[Image change detection data]

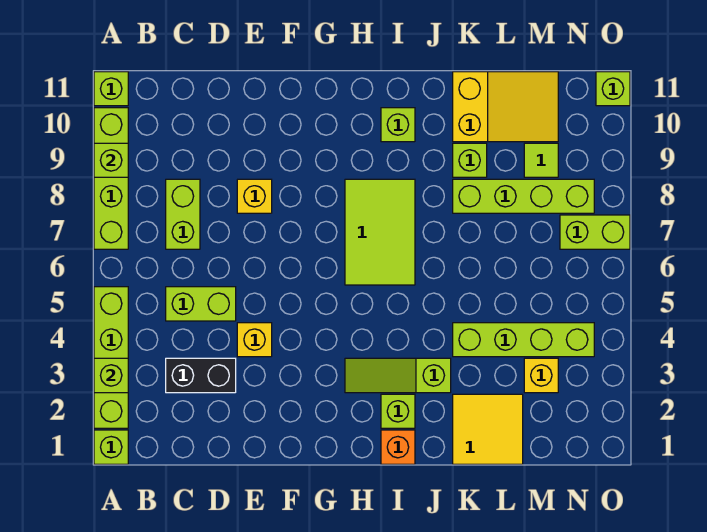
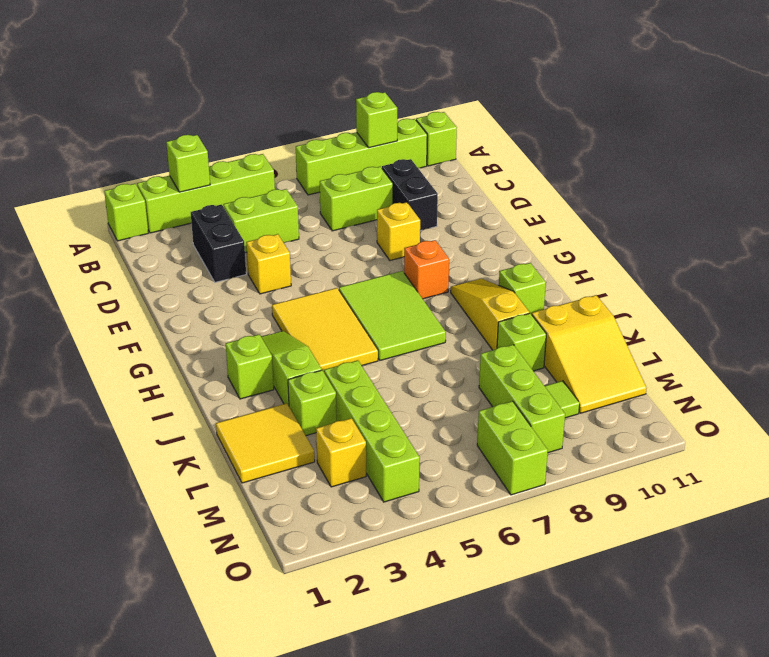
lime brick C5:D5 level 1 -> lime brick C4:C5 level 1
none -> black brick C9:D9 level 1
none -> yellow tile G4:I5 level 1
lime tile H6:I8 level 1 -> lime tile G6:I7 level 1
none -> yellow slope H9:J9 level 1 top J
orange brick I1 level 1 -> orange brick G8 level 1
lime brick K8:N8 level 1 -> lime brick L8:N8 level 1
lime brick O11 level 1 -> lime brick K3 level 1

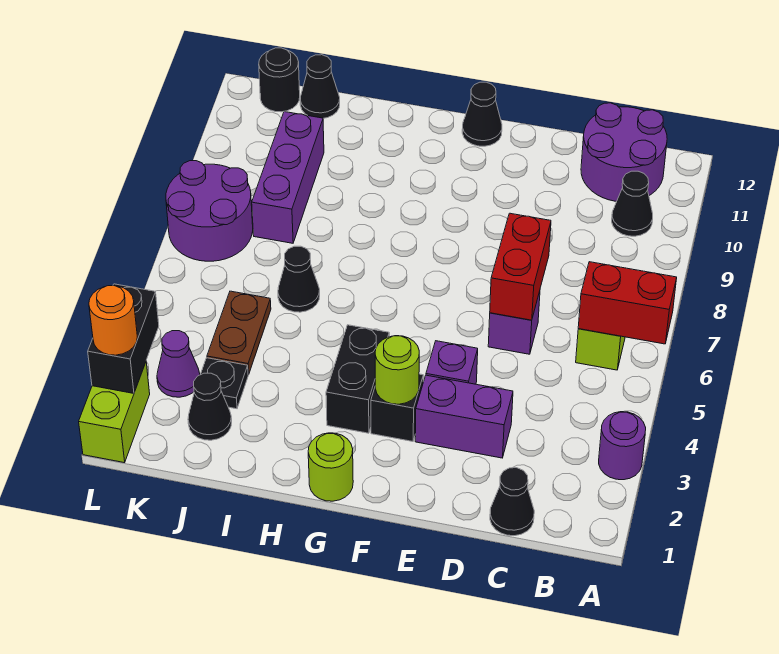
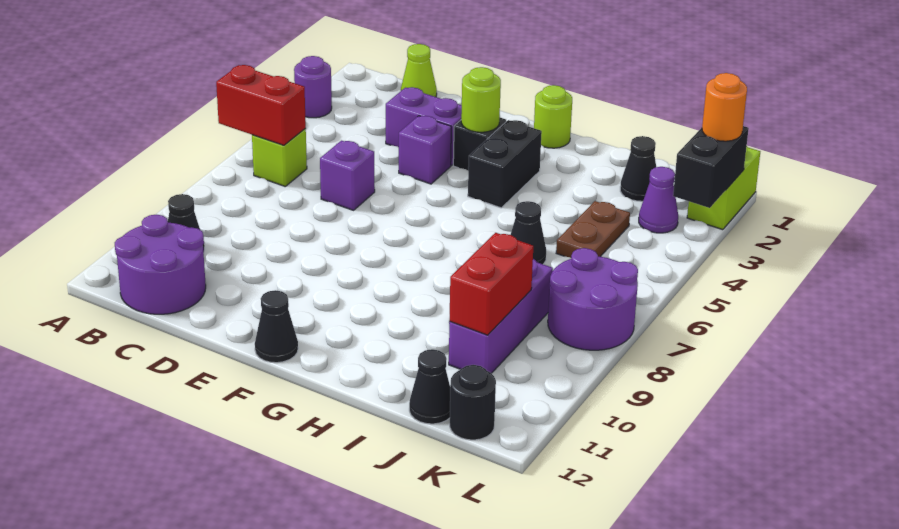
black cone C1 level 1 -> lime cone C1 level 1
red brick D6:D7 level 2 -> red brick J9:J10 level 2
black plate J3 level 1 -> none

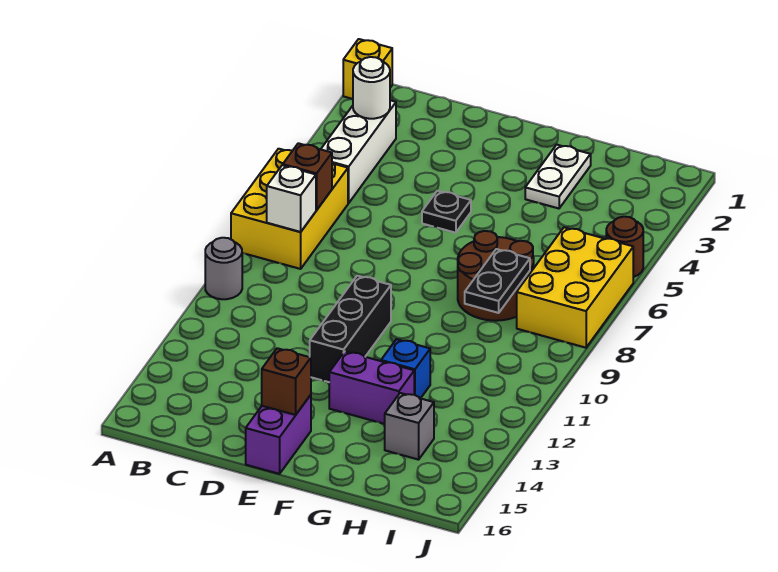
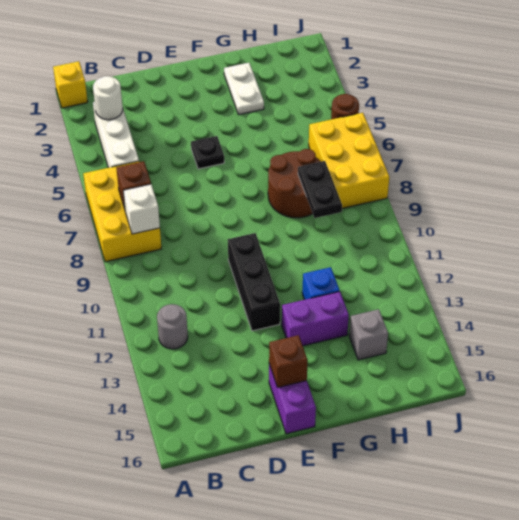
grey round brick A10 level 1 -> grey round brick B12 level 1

WHAT THE TASK REQUIRES: Say how many lines of the records contain the word "none", and give no other output.

FINAL ANSWER: 4